--- Data extract Enclosed Below ---
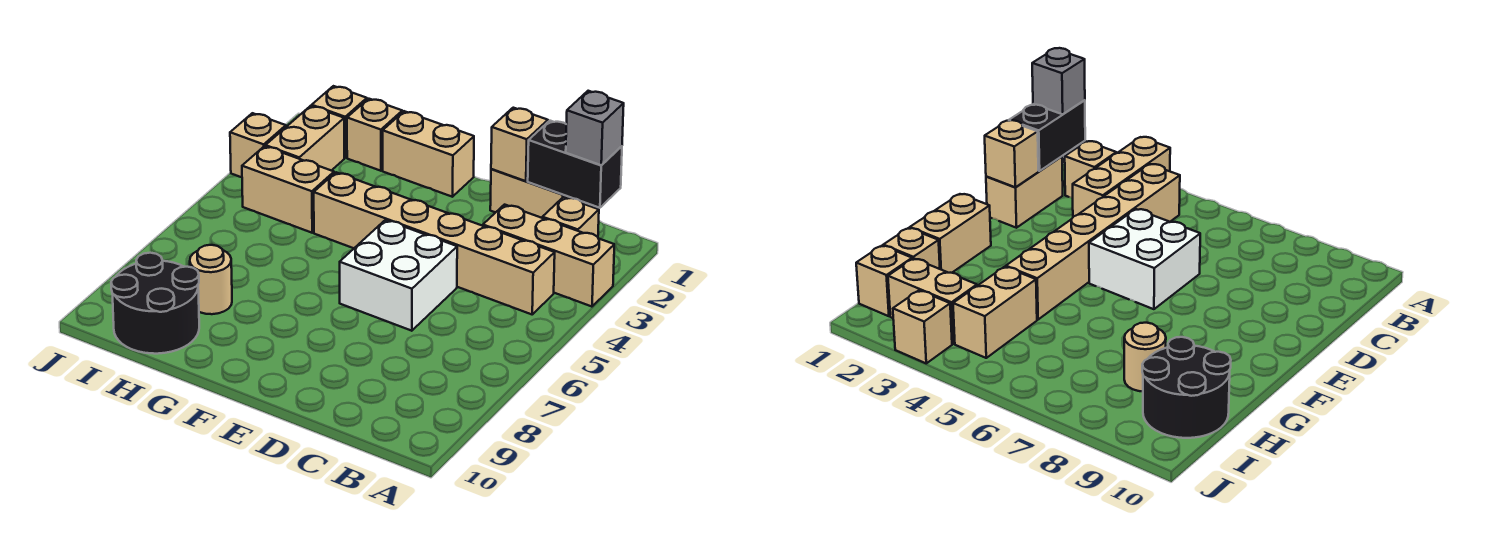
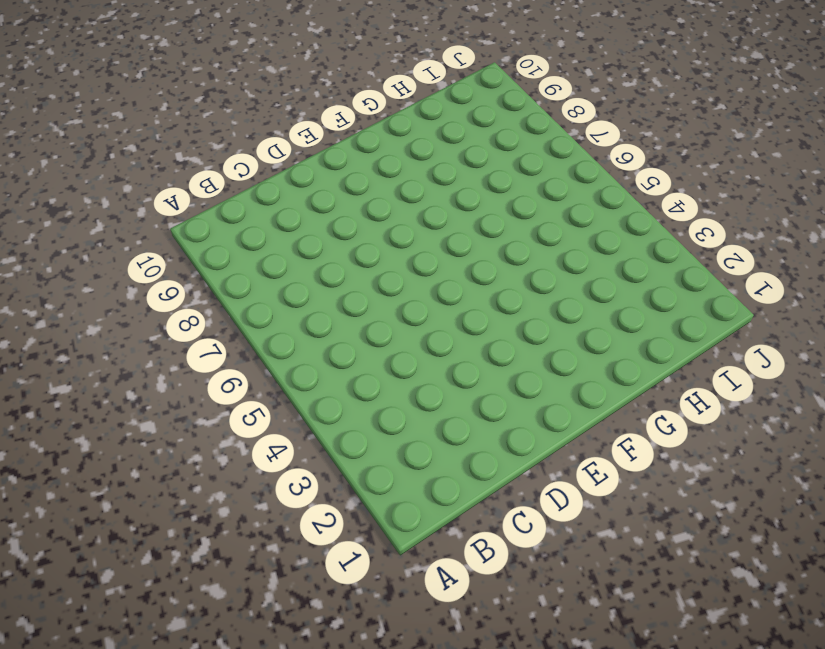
none -> tan brick A3:C3 level 1
none -> tan brick B2 level 1
none -> tan brick B4:G4 level 1

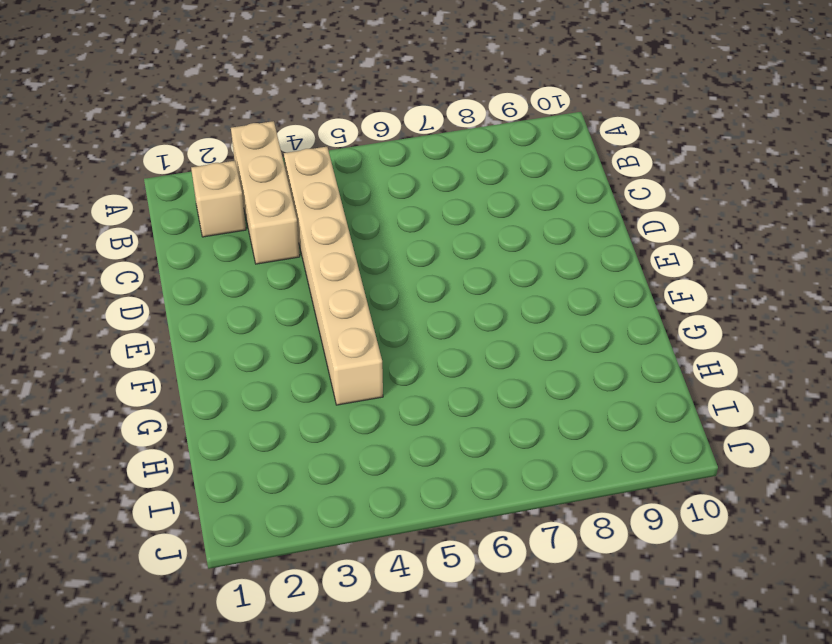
none -> tan brick C1:D1 level 1
none -> white brick D5:E6 level 1
none -> tan brick F1:G1 level 1

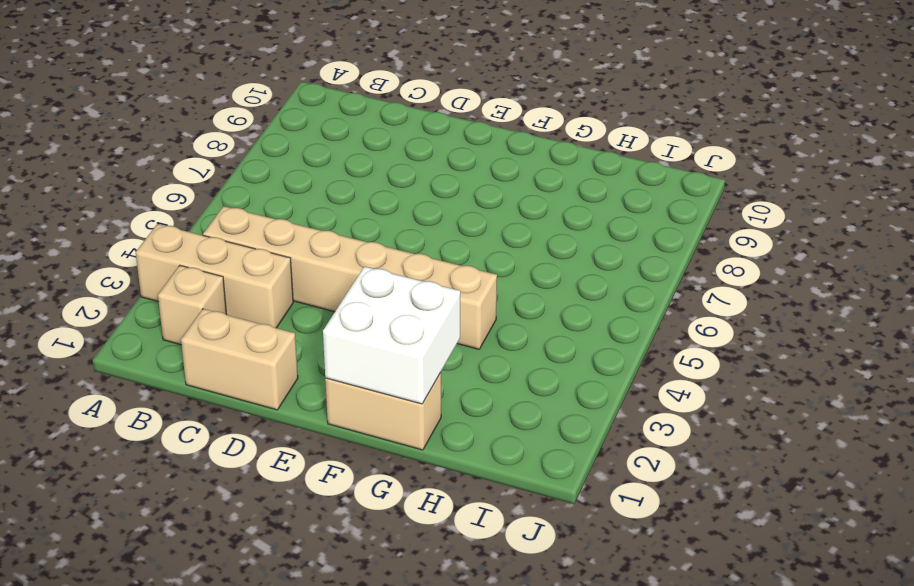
white brick F1:G2 level 2 -> white brick D5:E6 level 1
none -> tan brick H1 level 1
none -> tan brick H4:I4 level 1
none -> tan round brick H8 level 1

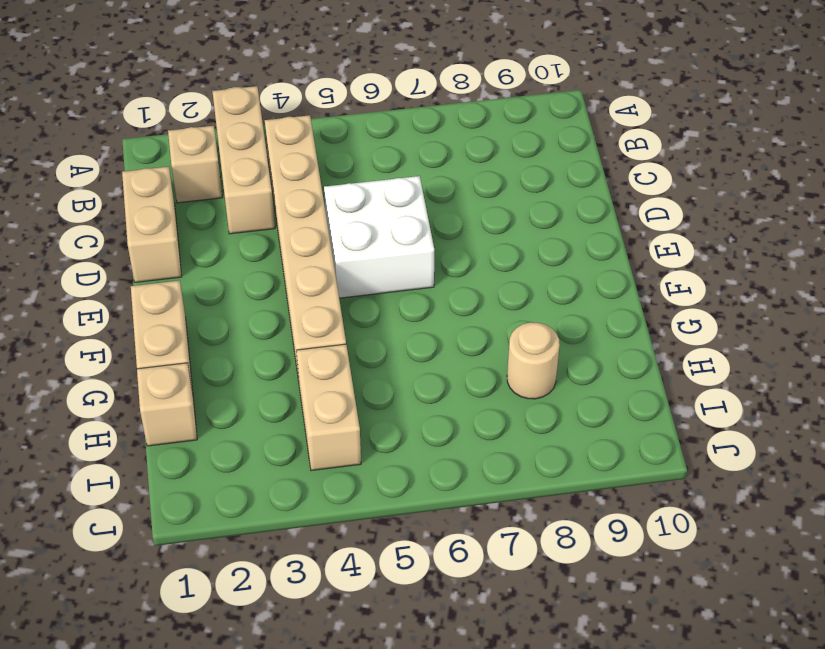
none -> black round brick H9:I10 level 1
none -> tan brick I1 level 1
none -> tan brick I2:I3 level 1

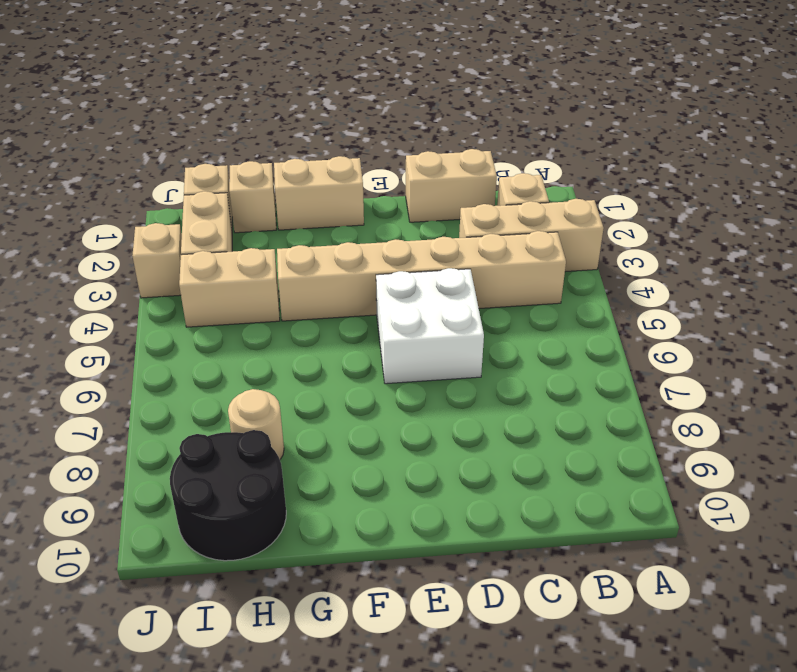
none -> black brick B1:C1 level 2
none -> tan brick D1 level 2
none -> grey brick B1 level 3

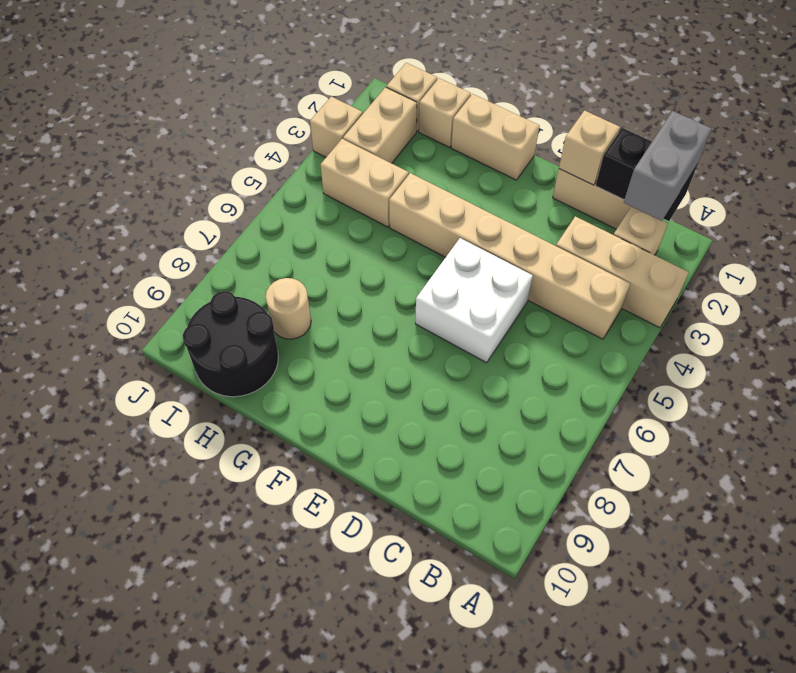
grey brick B1:B2 level 3 -> grey brick B1 level 3

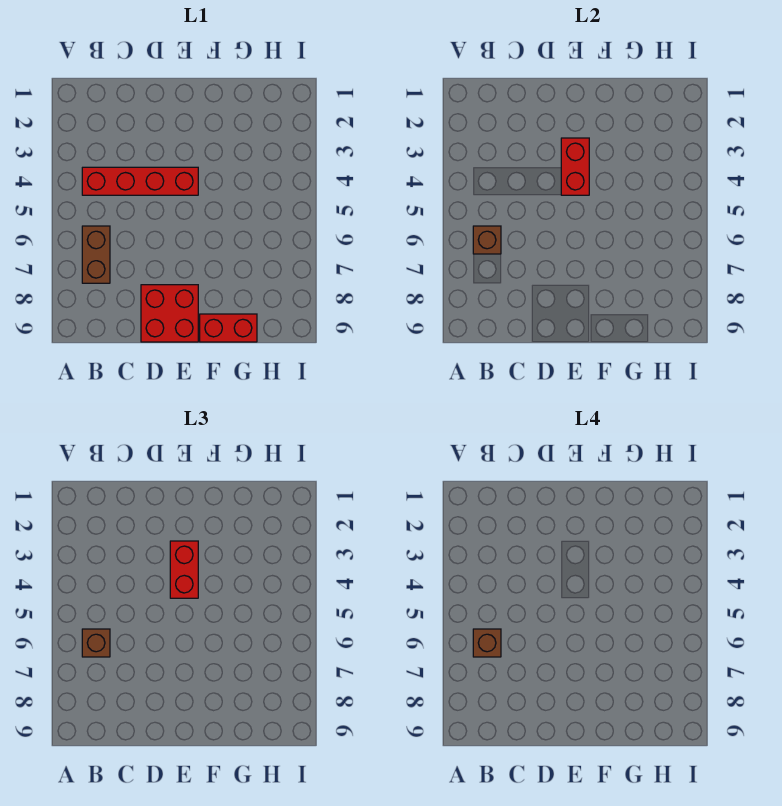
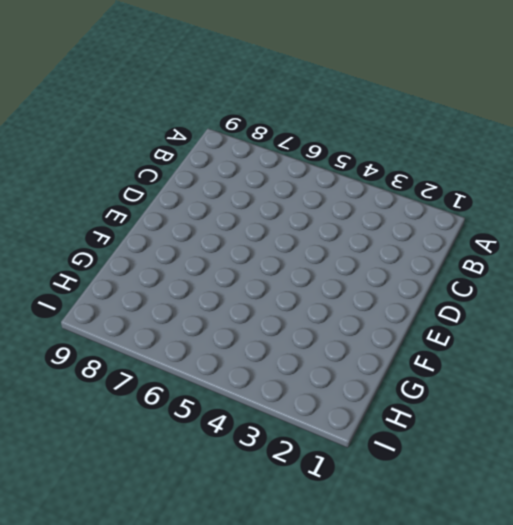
none -> red brick B4:E4 level 1
none -> brown brick B6:B7 level 1

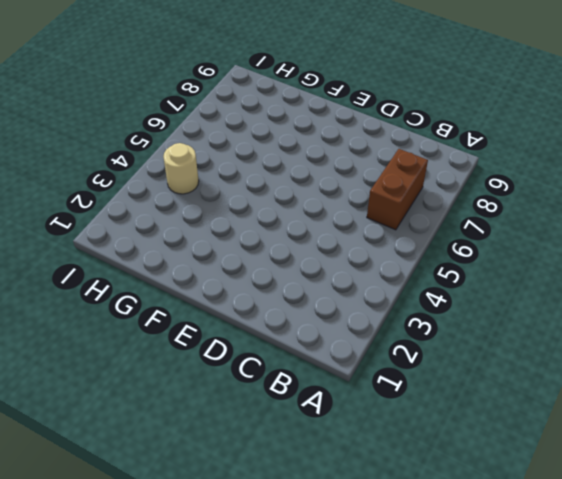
tan round brick H4 level 1 -> none
none -> red brick B4:E4 level 1
none -> red brick D8:E9 level 1

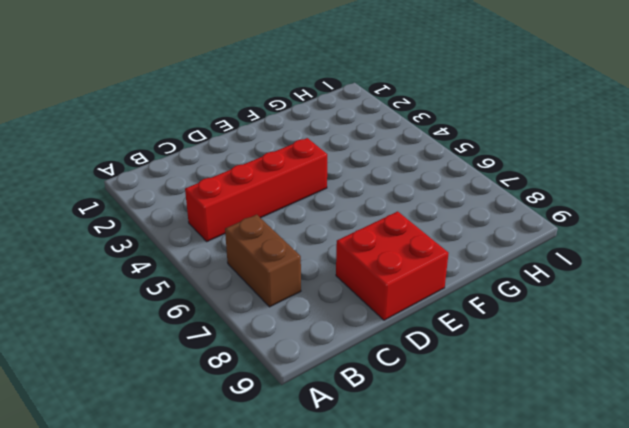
none -> red brick F9:G9 level 1
none -> brown brick B6 level 2

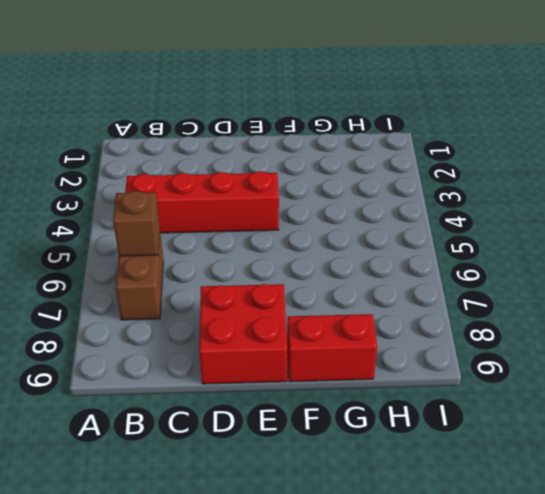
none -> red brick E3:E4 level 2
none -> brown brick B6 level 3

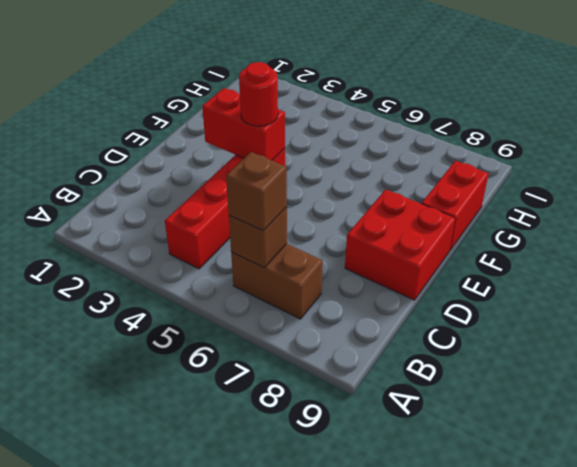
red round brick E4 level 3 -> red brick E3:E4 level 3
none -> brown brick B6 level 4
--- End of Enclosed Data extract ---
Task brief:
Without the pictures, write out the lines from the beginning of the entries through the line with "white brick F1:G2".

Response to the exercise:
none -> tan brick A3:C3 level 1
none -> tan brick B2 level 1
none -> tan brick B4:G4 level 1

none -> tan brick C1:D1 level 1
none -> white brick D5:E6 level 1
none -> tan brick F1:G1 level 1

white brick F1:G2 level 2 -> white brick D5:E6 level 1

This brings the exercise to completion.